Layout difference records

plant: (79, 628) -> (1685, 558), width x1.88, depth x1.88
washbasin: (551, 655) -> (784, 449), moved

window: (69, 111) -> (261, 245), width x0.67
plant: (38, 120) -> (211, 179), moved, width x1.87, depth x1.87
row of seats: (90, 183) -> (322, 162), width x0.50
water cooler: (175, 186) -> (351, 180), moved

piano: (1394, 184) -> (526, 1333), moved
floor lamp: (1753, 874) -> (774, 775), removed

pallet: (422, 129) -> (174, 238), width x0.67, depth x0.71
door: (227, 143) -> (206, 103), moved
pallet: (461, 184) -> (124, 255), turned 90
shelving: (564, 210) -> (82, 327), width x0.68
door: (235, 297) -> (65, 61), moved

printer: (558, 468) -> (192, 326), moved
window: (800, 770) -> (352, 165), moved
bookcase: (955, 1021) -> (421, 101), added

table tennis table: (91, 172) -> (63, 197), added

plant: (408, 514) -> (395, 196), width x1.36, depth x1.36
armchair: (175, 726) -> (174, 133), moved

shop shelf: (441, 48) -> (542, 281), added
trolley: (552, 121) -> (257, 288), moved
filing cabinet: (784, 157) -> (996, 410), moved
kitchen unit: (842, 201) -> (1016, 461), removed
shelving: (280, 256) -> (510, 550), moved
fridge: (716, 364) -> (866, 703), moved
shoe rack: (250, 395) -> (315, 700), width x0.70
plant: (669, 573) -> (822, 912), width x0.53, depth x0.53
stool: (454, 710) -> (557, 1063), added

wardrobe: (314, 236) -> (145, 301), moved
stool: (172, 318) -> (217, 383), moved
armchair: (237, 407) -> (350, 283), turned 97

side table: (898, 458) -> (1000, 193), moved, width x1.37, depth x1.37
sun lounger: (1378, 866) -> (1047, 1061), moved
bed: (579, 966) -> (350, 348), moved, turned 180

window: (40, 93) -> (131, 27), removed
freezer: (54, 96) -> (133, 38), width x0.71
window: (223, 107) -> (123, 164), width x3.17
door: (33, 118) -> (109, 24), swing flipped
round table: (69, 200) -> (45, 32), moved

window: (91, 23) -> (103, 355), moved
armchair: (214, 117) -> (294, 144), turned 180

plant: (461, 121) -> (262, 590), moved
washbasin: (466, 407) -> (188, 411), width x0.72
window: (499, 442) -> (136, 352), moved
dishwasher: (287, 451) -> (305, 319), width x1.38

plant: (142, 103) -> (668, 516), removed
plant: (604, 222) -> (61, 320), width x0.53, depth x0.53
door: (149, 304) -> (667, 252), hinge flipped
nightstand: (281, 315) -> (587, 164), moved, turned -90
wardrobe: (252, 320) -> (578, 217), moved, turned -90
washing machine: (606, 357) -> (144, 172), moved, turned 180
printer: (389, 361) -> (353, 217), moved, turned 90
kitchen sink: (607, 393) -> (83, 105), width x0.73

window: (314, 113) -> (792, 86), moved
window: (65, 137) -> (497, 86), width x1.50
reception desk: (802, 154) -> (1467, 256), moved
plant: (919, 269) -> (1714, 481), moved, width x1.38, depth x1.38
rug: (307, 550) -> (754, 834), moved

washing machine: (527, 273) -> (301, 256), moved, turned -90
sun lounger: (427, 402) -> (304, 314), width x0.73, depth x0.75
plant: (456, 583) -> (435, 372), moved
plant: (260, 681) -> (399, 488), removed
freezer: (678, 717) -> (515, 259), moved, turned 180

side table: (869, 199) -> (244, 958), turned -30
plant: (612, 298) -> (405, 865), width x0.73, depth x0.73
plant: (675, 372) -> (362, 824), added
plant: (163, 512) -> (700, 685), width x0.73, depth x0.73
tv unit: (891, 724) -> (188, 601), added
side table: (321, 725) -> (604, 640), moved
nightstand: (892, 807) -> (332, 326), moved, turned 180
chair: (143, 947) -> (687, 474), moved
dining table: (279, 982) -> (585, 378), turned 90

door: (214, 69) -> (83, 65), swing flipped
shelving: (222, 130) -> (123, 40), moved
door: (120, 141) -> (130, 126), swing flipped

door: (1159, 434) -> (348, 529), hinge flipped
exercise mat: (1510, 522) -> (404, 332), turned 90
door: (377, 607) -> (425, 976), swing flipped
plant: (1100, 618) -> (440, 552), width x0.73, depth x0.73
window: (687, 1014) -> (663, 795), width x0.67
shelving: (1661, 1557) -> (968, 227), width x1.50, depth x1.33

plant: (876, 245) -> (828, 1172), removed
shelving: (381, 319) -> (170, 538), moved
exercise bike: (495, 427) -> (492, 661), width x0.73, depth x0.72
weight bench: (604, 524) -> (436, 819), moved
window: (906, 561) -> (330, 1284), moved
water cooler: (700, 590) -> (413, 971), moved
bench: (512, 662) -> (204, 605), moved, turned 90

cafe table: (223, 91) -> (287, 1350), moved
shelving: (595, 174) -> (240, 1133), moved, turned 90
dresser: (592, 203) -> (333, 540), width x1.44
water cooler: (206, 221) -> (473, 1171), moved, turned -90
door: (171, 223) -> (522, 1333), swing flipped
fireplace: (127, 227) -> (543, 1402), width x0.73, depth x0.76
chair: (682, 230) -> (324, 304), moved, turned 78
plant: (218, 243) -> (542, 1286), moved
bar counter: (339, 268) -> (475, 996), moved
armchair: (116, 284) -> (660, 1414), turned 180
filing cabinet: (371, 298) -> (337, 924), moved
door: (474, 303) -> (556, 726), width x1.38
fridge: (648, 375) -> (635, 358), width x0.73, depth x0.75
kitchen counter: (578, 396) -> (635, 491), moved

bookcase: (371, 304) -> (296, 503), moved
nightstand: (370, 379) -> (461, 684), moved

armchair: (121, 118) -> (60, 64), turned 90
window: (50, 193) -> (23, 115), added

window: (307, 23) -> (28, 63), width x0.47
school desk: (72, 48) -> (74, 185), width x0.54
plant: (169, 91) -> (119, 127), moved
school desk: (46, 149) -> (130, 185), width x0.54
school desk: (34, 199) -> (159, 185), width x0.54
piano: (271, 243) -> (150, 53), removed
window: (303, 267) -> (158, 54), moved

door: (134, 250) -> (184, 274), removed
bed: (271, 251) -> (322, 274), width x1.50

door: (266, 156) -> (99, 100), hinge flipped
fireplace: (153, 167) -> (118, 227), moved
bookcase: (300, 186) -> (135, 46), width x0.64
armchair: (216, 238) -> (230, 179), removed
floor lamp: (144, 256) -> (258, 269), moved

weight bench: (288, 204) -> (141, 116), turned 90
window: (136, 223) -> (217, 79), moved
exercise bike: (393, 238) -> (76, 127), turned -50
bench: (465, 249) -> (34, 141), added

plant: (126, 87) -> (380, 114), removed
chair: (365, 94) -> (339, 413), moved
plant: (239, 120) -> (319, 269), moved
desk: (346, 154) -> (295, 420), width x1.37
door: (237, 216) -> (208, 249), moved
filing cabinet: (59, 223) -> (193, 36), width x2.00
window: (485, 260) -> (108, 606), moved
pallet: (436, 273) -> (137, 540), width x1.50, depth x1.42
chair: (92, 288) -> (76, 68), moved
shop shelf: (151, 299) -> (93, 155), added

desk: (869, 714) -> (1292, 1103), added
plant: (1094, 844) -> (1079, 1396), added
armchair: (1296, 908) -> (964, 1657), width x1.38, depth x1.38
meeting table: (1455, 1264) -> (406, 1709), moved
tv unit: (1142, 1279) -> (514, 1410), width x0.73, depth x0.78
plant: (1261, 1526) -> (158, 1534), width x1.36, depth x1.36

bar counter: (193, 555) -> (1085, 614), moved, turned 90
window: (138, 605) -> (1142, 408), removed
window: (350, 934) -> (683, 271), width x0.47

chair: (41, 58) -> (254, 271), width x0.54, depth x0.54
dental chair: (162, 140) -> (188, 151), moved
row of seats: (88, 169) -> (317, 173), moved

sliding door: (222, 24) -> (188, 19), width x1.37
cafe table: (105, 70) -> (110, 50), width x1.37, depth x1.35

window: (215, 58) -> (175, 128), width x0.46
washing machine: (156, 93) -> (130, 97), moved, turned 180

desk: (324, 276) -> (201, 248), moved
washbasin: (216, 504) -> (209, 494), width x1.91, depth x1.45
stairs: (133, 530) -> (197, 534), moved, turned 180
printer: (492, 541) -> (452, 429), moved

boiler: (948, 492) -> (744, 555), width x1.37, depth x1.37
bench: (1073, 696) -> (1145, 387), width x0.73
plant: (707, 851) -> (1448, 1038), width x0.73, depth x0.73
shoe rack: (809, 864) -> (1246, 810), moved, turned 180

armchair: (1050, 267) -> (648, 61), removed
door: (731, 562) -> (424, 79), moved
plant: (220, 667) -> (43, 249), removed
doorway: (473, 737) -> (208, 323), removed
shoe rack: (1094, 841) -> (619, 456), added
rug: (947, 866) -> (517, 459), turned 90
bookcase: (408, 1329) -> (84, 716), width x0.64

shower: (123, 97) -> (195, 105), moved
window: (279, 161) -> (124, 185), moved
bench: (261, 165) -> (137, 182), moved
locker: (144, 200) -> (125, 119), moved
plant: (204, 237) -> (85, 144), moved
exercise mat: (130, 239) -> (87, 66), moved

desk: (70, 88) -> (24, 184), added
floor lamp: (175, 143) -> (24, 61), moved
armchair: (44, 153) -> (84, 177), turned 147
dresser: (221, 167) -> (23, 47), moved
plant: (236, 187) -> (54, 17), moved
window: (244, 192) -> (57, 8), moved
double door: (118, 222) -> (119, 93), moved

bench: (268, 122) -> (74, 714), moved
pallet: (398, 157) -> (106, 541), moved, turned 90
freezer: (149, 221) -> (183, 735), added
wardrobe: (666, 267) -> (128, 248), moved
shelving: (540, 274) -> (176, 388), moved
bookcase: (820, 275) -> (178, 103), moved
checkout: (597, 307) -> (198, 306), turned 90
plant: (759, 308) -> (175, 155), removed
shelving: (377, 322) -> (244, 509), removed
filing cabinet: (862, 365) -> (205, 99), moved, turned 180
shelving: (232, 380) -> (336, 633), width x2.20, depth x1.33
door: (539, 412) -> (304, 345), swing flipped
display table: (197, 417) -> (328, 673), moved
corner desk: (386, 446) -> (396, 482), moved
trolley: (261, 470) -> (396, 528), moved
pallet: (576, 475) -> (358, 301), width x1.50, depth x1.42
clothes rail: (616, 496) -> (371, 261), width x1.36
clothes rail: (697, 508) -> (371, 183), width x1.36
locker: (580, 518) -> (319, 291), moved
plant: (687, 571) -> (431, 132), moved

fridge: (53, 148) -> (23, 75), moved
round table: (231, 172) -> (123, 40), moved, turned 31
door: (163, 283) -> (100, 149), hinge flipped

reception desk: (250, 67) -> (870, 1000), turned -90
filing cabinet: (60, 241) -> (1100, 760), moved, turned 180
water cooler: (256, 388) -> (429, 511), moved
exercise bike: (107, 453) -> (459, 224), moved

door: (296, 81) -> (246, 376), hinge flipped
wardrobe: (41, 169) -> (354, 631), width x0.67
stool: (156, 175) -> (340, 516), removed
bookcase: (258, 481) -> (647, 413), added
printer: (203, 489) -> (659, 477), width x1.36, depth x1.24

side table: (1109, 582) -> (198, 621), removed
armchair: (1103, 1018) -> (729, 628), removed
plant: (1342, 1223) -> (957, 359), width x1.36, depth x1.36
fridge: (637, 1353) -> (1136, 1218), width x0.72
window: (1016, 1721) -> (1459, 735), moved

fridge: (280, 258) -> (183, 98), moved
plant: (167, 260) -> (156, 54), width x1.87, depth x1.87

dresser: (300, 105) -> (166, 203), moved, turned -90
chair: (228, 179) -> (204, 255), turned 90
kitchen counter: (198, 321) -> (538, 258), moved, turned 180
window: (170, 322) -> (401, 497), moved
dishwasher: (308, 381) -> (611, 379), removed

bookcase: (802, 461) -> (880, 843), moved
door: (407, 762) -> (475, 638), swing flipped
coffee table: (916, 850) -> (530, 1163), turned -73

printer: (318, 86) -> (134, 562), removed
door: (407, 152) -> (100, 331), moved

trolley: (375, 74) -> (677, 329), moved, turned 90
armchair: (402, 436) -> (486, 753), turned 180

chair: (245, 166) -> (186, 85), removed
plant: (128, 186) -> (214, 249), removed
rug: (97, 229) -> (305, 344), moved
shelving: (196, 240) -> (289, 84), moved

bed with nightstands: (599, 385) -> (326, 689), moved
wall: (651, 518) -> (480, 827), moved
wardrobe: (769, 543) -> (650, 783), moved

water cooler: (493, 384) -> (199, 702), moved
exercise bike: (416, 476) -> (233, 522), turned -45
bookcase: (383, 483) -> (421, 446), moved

_EXERCISE AIM_:
In the entries above, the lines between the one holding "plant: (675, 372) -> (362, 824), added" and the one holding "shelving: (381, 319) -> (170, 538), moved", inclusive, are to be printed exactly as written, and those alone.

_ANSWER FOR THE TASK_:
plant: (675, 372) -> (362, 824), added
plant: (163, 512) -> (700, 685), width x0.73, depth x0.73
tv unit: (891, 724) -> (188, 601), added
side table: (321, 725) -> (604, 640), moved
nightstand: (892, 807) -> (332, 326), moved, turned 180
chair: (143, 947) -> (687, 474), moved
dining table: (279, 982) -> (585, 378), turned 90

door: (214, 69) -> (83, 65), swing flipped
shelving: (222, 130) -> (123, 40), moved
door: (120, 141) -> (130, 126), swing flipped

door: (1159, 434) -> (348, 529), hinge flipped
exercise mat: (1510, 522) -> (404, 332), turned 90
door: (377, 607) -> (425, 976), swing flipped
plant: (1100, 618) -> (440, 552), width x0.73, depth x0.73
window: (687, 1014) -> (663, 795), width x0.67
shelving: (1661, 1557) -> (968, 227), width x1.50, depth x1.33

plant: (876, 245) -> (828, 1172), removed
shelving: (381, 319) -> (170, 538), moved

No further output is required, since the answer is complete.